◆ TASK DETAILS ◆
Once the line containing "R3: none -> 1.1M (+5V, VB)" is found in the entries below, restate it and each following line word for word, stopping after the line containing "D1: LED (A VCC, K".
▼
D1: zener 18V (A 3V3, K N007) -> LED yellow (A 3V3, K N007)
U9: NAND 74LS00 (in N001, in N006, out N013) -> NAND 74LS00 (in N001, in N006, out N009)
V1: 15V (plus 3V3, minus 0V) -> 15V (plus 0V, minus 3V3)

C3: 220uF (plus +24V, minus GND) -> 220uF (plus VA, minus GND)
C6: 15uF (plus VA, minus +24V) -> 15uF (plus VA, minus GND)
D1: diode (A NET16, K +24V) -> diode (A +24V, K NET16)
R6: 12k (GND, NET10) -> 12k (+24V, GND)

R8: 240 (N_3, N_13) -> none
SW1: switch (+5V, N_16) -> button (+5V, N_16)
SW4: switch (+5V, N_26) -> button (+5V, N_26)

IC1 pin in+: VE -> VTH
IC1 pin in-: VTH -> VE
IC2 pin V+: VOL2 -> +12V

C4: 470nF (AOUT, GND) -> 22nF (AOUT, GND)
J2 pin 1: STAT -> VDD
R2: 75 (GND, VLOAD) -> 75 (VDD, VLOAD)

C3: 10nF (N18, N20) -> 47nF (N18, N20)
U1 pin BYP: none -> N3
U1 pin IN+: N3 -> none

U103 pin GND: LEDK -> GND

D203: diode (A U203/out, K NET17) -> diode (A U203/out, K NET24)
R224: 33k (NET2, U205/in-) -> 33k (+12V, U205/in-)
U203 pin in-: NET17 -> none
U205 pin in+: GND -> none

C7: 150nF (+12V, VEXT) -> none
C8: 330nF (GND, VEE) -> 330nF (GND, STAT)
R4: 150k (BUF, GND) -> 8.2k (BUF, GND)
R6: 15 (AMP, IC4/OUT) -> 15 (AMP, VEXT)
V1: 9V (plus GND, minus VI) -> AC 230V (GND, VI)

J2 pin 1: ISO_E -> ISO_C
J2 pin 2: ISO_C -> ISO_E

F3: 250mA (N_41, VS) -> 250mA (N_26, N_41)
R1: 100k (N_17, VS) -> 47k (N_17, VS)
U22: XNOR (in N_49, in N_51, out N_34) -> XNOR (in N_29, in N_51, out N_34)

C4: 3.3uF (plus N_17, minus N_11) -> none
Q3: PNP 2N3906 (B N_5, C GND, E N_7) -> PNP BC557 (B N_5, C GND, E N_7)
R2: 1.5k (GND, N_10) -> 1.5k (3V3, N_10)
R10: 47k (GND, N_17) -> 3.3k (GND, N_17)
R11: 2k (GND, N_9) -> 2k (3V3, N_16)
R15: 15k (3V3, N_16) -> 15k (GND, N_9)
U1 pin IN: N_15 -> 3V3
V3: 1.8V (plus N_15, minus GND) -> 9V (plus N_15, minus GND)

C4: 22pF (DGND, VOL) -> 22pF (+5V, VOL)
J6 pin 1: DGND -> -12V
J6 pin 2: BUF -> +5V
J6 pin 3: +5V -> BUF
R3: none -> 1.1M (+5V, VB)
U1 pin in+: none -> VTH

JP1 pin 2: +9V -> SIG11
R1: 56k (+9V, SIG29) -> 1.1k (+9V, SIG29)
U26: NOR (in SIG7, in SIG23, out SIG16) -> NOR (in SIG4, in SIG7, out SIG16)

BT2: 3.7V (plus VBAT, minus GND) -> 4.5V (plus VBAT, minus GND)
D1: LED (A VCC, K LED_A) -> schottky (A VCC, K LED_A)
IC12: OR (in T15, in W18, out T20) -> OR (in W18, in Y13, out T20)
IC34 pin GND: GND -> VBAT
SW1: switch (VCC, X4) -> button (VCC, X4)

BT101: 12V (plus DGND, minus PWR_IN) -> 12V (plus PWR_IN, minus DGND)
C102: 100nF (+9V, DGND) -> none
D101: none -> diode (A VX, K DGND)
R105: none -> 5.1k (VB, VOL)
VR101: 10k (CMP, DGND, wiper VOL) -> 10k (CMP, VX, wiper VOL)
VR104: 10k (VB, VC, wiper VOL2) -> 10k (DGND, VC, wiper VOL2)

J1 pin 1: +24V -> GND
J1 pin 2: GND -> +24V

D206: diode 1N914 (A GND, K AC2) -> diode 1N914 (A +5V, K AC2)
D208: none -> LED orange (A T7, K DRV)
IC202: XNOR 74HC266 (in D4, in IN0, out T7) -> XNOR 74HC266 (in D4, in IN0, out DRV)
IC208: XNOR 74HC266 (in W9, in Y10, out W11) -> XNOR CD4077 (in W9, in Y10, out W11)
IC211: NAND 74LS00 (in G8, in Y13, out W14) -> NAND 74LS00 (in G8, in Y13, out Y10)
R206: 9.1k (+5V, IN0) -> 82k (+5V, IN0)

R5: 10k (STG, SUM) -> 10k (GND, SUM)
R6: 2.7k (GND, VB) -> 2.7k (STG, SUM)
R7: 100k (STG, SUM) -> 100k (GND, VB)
▲
◆ ANSWER TO THE PROBLEM ◆
R3: none -> 1.1M (+5V, VB)
U1 pin in+: none -> VTH

JP1 pin 2: +9V -> SIG11
R1: 56k (+9V, SIG29) -> 1.1k (+9V, SIG29)
U26: NOR (in SIG7, in SIG23, out SIG16) -> NOR (in SIG4, in SIG7, out SIG16)

BT2: 3.7V (plus VBAT, minus GND) -> 4.5V (plus VBAT, minus GND)
D1: LED (A VCC, K LED_A) -> schottky (A VCC, K LED_A)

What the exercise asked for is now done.